> Materials provided
====================

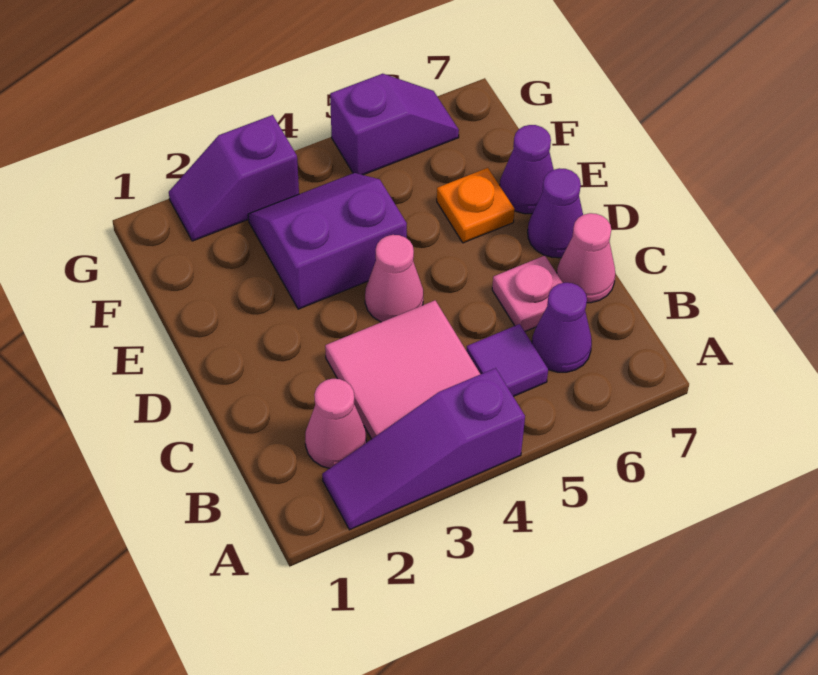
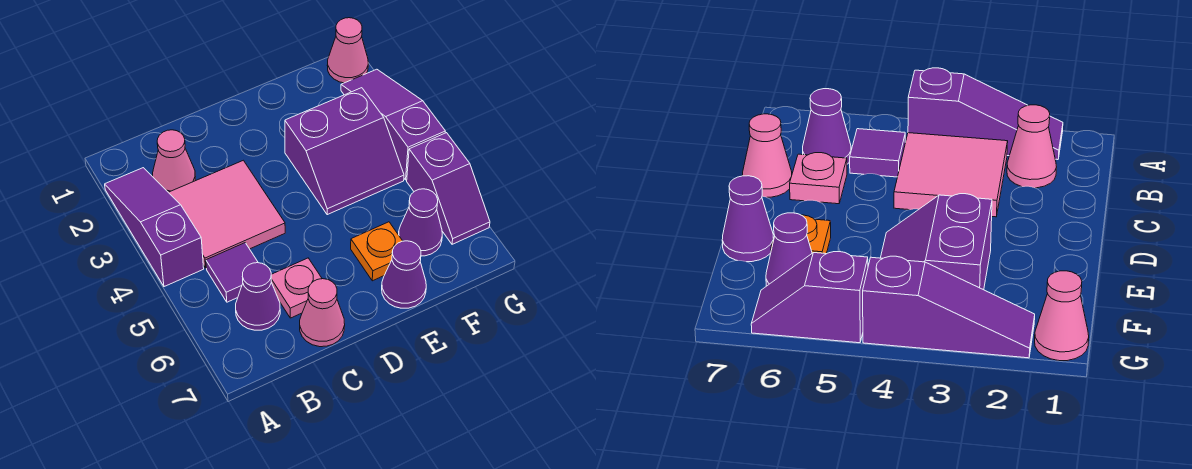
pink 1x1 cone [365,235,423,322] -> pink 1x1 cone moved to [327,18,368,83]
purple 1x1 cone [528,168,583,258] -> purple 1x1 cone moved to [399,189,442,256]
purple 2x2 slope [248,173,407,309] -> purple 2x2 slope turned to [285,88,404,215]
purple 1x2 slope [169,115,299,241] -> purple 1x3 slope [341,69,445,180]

====================

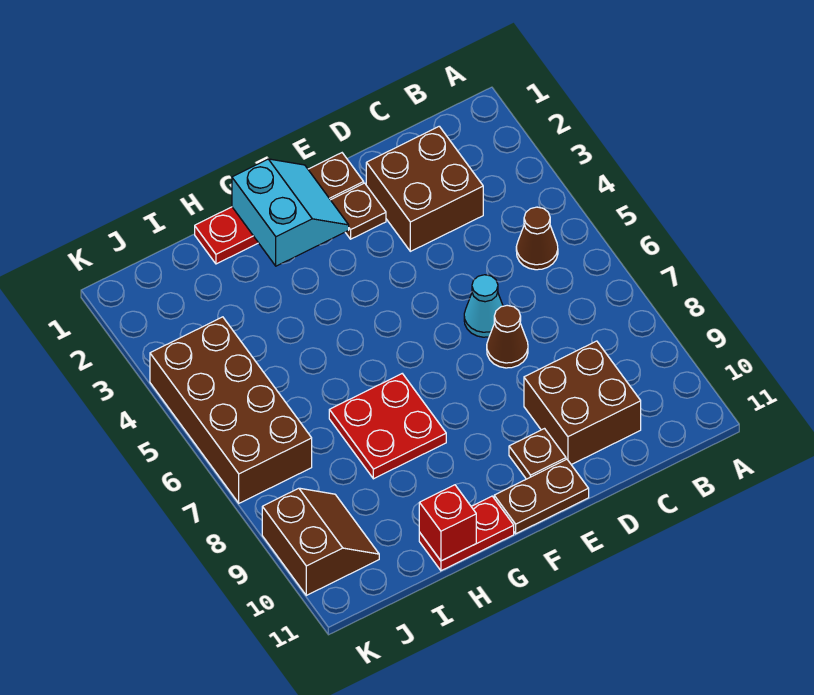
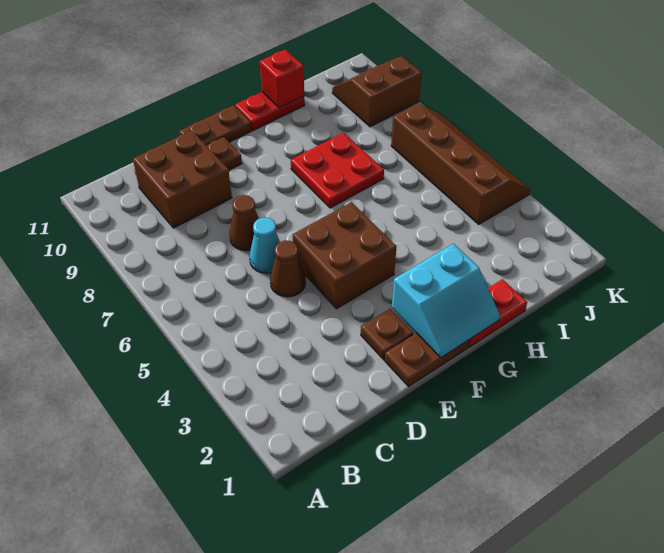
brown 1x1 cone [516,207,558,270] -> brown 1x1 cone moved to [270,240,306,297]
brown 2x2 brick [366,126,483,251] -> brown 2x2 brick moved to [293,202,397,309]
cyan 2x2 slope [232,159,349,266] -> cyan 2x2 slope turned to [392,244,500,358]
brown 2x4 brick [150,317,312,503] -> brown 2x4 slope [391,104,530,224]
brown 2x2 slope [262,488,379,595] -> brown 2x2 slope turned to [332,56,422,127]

====================

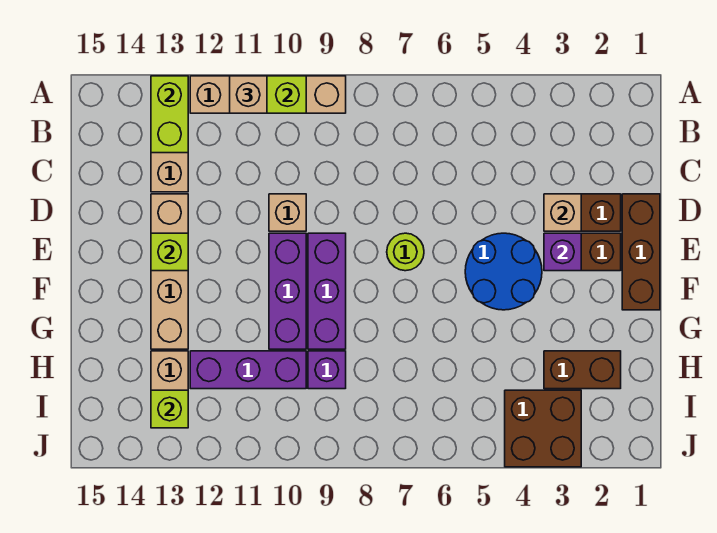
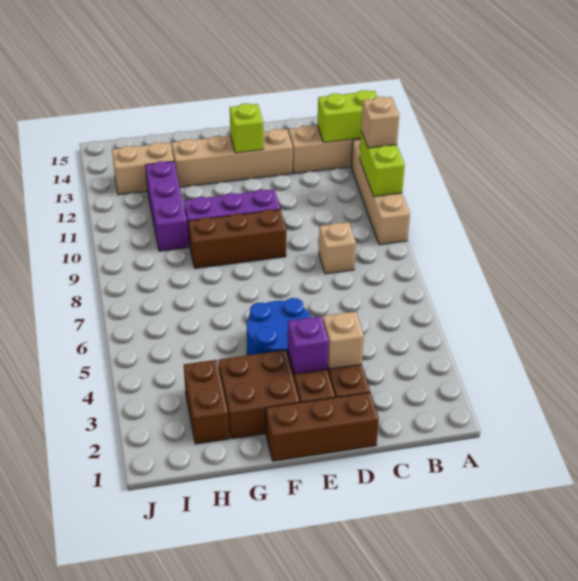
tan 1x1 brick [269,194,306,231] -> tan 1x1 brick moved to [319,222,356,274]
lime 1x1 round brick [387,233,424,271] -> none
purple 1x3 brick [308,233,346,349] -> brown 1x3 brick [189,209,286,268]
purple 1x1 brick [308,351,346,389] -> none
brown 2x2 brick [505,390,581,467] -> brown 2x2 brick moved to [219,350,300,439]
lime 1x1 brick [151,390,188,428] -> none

====================

> Instructions to follow
Write out exactly the lines above between the line with "pink 1x1 cone [365,235,423,322]" and the line with "purple 1x2 slope", inclusive, and nothing beyond them.

> Written reply
pink 1x1 cone [365,235,423,322] -> pink 1x1 cone moved to [327,18,368,83]
purple 1x1 cone [528,168,583,258] -> purple 1x1 cone moved to [399,189,442,256]
purple 2x2 slope [248,173,407,309] -> purple 2x2 slope turned to [285,88,404,215]
purple 1x2 slope [169,115,299,241] -> purple 1x3 slope [341,69,445,180]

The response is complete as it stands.